▶ Description of the task
Retype, word for word, each line between the lines holding "R8: 22k (5V, W13) -> 22k (GND, W13)" and "C3: 15nF (5V, VRAW) -> 15nF (5V, GND)", inclusive, and leave the rest of the data alone.

(Revision tracking records)
+++
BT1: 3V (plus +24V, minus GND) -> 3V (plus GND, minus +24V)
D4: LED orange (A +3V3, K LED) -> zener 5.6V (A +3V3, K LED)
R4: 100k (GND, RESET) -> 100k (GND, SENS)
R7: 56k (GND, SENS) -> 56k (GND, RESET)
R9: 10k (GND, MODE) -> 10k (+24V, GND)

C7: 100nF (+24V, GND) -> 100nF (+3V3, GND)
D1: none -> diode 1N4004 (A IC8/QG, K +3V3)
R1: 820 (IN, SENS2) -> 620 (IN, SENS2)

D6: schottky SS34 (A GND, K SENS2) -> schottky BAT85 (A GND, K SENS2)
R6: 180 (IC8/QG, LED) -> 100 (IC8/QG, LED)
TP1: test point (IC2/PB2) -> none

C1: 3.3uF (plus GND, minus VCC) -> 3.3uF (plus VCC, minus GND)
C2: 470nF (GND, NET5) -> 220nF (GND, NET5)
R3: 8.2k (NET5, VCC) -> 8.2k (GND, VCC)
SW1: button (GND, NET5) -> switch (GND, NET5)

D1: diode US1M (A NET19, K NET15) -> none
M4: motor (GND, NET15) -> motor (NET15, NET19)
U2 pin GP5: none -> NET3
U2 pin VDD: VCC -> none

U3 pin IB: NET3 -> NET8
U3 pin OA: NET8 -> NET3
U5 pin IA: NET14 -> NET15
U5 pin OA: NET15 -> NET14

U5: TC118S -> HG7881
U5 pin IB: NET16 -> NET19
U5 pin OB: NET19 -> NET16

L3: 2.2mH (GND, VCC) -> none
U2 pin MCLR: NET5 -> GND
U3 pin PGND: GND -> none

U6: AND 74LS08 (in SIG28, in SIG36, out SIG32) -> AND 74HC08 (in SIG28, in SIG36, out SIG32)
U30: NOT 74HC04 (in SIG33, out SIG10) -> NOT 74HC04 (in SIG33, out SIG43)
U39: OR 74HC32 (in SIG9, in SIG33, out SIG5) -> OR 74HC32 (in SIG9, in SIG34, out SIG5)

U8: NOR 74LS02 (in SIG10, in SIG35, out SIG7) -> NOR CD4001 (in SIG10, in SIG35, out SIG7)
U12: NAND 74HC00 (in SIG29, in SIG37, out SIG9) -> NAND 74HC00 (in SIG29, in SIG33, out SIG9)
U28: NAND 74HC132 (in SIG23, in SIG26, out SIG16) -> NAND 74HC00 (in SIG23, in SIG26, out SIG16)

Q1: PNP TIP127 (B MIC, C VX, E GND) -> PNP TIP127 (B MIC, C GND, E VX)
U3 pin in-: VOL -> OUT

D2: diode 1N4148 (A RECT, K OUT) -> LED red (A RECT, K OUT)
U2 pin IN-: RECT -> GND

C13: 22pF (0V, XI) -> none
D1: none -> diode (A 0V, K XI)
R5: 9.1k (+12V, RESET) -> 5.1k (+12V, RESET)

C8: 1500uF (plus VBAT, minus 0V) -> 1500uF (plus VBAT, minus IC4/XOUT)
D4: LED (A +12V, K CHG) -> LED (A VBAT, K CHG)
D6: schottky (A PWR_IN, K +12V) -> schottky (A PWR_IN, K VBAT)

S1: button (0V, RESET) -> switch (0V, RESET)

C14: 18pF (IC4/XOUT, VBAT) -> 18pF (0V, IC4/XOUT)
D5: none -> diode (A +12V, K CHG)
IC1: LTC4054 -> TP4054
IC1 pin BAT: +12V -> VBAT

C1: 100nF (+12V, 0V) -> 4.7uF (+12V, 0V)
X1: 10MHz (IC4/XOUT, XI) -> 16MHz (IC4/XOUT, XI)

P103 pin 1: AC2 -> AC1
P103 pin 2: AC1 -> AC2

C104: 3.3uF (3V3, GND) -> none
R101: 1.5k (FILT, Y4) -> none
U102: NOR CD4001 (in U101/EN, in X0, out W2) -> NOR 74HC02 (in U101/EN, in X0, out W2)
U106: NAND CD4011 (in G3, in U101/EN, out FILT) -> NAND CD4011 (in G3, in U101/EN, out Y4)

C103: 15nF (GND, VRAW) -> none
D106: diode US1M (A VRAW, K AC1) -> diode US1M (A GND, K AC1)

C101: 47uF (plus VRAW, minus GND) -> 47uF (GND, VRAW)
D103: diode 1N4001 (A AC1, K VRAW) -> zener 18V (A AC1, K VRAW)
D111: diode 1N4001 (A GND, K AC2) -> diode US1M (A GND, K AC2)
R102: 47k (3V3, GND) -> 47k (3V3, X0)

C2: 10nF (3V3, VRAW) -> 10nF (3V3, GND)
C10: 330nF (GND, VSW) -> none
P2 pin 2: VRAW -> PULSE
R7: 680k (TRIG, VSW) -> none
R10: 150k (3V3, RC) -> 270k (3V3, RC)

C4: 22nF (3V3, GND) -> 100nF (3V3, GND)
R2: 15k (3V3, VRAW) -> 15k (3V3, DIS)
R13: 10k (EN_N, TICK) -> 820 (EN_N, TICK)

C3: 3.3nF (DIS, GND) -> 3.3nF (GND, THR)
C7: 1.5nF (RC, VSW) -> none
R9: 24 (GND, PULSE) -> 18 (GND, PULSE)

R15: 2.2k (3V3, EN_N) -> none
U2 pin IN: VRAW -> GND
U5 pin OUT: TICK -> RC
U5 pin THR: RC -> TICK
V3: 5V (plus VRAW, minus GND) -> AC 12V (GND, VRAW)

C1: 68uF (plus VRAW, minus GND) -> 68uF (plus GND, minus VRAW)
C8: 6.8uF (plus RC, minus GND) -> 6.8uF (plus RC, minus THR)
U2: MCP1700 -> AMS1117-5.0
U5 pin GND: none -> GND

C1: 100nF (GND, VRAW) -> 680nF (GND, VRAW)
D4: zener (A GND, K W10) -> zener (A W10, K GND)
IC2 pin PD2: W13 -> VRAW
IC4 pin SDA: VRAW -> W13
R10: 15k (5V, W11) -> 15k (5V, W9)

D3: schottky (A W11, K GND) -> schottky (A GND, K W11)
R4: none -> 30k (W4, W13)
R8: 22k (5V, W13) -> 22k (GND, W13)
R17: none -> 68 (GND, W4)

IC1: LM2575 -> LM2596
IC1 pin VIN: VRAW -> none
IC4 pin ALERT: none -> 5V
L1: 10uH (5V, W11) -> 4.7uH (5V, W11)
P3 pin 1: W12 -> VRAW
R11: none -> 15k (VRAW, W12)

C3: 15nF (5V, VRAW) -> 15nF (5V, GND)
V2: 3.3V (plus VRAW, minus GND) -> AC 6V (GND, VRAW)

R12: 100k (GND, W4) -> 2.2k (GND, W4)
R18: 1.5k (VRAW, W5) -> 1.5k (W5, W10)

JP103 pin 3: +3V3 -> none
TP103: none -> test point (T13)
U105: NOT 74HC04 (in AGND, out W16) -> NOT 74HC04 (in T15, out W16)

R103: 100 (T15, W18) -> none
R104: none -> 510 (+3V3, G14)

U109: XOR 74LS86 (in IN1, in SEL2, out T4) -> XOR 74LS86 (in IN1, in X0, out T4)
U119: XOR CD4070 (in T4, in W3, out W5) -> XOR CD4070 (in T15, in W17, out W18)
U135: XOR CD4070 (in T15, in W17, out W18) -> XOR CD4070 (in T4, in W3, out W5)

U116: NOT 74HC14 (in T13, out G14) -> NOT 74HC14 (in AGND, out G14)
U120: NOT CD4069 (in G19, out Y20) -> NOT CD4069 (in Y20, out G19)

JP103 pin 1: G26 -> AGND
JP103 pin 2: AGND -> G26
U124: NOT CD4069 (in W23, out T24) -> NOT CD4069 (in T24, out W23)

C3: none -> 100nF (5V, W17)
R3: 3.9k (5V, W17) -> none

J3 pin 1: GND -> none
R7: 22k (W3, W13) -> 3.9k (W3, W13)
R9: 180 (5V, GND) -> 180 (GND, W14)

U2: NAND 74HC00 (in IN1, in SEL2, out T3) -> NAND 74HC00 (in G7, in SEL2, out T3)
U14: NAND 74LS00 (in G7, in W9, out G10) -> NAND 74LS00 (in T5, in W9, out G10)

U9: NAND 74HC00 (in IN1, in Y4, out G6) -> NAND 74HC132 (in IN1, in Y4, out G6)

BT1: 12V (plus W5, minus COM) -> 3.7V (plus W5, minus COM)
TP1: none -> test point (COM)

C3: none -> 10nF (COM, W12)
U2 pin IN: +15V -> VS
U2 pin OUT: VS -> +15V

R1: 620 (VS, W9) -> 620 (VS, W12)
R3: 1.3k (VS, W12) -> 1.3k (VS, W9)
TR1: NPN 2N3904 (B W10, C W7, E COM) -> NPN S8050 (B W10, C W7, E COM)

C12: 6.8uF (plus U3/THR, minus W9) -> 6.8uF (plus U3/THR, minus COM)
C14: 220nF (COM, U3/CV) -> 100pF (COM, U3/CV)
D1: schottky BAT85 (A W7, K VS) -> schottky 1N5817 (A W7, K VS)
+++
▶ Exercise solution
R8: 22k (5V, W13) -> 22k (GND, W13)
R17: none -> 68 (GND, W4)

IC1: LM2575 -> LM2596
IC1 pin VIN: VRAW -> none
IC4 pin ALERT: none -> 5V
L1: 10uH (5V, W11) -> 4.7uH (5V, W11)
P3 pin 1: W12 -> VRAW
R11: none -> 15k (VRAW, W12)

C3: 15nF (5V, VRAW) -> 15nF (5V, GND)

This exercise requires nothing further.